Data to process Block Start

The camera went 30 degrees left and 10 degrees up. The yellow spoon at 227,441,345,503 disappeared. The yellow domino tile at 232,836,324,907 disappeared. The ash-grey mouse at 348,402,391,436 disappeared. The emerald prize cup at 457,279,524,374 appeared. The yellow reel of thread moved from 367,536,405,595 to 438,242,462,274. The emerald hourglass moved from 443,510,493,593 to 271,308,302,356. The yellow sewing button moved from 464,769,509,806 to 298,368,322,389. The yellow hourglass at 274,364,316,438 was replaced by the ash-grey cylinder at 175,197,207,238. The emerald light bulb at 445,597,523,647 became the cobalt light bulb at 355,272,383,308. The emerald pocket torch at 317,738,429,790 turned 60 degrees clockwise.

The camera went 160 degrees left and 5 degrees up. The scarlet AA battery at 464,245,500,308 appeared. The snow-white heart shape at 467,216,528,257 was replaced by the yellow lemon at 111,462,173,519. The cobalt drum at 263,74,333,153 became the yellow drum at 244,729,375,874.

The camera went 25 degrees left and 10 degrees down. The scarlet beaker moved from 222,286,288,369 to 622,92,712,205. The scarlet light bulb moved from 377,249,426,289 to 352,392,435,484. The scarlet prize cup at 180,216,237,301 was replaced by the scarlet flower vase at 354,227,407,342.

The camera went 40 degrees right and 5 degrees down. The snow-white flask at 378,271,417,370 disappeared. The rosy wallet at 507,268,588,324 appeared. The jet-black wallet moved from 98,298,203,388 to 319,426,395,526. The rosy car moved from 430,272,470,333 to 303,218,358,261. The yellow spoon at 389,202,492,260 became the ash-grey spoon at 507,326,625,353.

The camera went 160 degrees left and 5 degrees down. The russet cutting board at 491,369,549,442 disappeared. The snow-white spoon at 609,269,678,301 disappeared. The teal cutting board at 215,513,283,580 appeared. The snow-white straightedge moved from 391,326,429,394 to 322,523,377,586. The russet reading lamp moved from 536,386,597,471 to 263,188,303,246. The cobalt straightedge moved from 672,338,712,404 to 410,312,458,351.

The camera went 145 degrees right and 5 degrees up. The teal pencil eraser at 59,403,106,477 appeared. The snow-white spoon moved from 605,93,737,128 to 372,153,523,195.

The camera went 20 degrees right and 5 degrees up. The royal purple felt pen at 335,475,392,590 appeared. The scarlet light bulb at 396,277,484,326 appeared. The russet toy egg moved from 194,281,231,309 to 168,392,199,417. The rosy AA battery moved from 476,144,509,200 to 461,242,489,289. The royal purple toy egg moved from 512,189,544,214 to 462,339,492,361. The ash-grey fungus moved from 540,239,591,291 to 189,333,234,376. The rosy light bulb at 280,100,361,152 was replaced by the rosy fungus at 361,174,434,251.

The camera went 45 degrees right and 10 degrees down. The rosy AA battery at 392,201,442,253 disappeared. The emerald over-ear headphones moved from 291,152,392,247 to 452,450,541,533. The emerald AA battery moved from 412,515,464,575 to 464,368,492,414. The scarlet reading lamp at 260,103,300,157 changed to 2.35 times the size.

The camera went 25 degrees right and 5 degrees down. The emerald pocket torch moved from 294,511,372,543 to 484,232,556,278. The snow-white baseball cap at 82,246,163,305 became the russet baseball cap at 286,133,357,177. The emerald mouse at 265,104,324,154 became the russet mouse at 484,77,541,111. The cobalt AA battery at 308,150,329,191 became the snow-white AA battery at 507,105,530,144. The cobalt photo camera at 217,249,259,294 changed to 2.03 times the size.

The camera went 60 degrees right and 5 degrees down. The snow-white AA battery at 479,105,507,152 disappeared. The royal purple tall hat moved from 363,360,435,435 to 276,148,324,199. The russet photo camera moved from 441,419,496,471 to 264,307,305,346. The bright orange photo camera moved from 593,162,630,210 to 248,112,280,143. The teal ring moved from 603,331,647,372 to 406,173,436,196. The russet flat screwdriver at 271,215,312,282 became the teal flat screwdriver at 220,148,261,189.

Data to process Block End

▸ **Directions**: Return the full material exactly.

▸ **Response area**:
The camera went 30 degrees left and 10 degrees up. The yellow spoon at 227,441,345,503 disappeared. The yellow domino tile at 232,836,324,907 disappeared. The ash-grey mouse at 348,402,391,436 disappeared. The emerald prize cup at 457,279,524,374 appeared. The yellow reel of thread moved from 367,536,405,595 to 438,242,462,274. The emerald hourglass moved from 443,510,493,593 to 271,308,302,356. The yellow sewing button moved from 464,769,509,806 to 298,368,322,389. The yellow hourglass at 274,364,316,438 was replaced by the ash-grey cylinder at 175,197,207,238. The emerald light bulb at 445,597,523,647 became the cobalt light bulb at 355,272,383,308. The emerald pocket torch at 317,738,429,790 turned 60 degrees clockwise.

The camera went 160 degrees left and 5 degrees up. The scarlet AA battery at 464,245,500,308 appeared. The snow-white heart shape at 467,216,528,257 was replaced by the yellow lemon at 111,462,173,519. The cobalt drum at 263,74,333,153 became the yellow drum at 244,729,375,874.

The camera went 25 degrees left and 10 degrees down. The scarlet beaker moved from 222,286,288,369 to 622,92,712,205. The scarlet light bulb moved from 377,249,426,289 to 352,392,435,484. The scarlet prize cup at 180,216,237,301 was replaced by the scarlet flower vase at 354,227,407,342.

The camera went 40 degrees right and 5 degrees down. The snow-white flask at 378,271,417,370 disappeared. The rosy wallet at 507,268,588,324 appeared. The jet-black wallet moved from 98,298,203,388 to 319,426,395,526. The rosy car moved from 430,272,470,333 to 303,218,358,261. The yellow spoon at 389,202,492,260 became the ash-grey spoon at 507,326,625,353.

The camera went 160 degrees left and 5 degrees down. The russet cutting board at 491,369,549,442 disappeared. The snow-white spoon at 609,269,678,301 disappeared. The teal cutting board at 215,513,283,580 appeared. The snow-white straightedge moved from 391,326,429,394 to 322,523,377,586. The russet reading lamp moved from 536,386,597,471 to 263,188,303,246. The cobalt straightedge moved from 672,338,712,404 to 410,312,458,351.

The camera went 145 degrees right and 5 degrees up. The teal pencil eraser at 59,403,106,477 appeared. The snow-white spoon moved from 605,93,737,128 to 372,153,523,195.

The camera went 20 degrees right and 5 degrees up. The royal purple felt pen at 335,475,392,590 appeared. The scarlet light bulb at 396,277,484,326 appeared. The russet toy egg moved from 194,281,231,309 to 168,392,199,417. The rosy AA battery moved from 476,144,509,200 to 461,242,489,289. The royal purple toy egg moved from 512,189,544,214 to 462,339,492,361. The ash-grey fungus moved from 540,239,591,291 to 189,333,234,376. The rosy light bulb at 280,100,361,152 was replaced by the rosy fungus at 361,174,434,251.

The camera went 45 degrees right and 10 degrees down. The rosy AA battery at 392,201,442,253 disappeared. The emerald over-ear headphones moved from 291,152,392,247 to 452,450,541,533. The emerald AA battery moved from 412,515,464,575 to 464,368,492,414. The scarlet reading lamp at 260,103,300,157 changed to 2.35 times the size.

The camera went 25 degrees right and 5 degrees down. The emerald pocket torch moved from 294,511,372,543 to 484,232,556,278. The snow-white baseball cap at 82,246,163,305 became the russet baseball cap at 286,133,357,177. The emerald mouse at 265,104,324,154 became the russet mouse at 484,77,541,111. The cobalt AA battery at 308,150,329,191 became the snow-white AA battery at 507,105,530,144. The cobalt photo camera at 217,249,259,294 changed to 2.03 times the size.

The camera went 60 degrees right and 5 degrees down. The snow-white AA battery at 479,105,507,152 disappeared. The royal purple tall hat moved from 363,360,435,435 to 276,148,324,199. The russet photo camera moved from 441,419,496,471 to 264,307,305,346. The bright orange photo camera moved from 593,162,630,210 to 248,112,280,143. The teal ring moved from 603,331,647,372 to 406,173,436,196. The russet flat screwdriver at 271,215,312,282 became the teal flat screwdriver at 220,148,261,189.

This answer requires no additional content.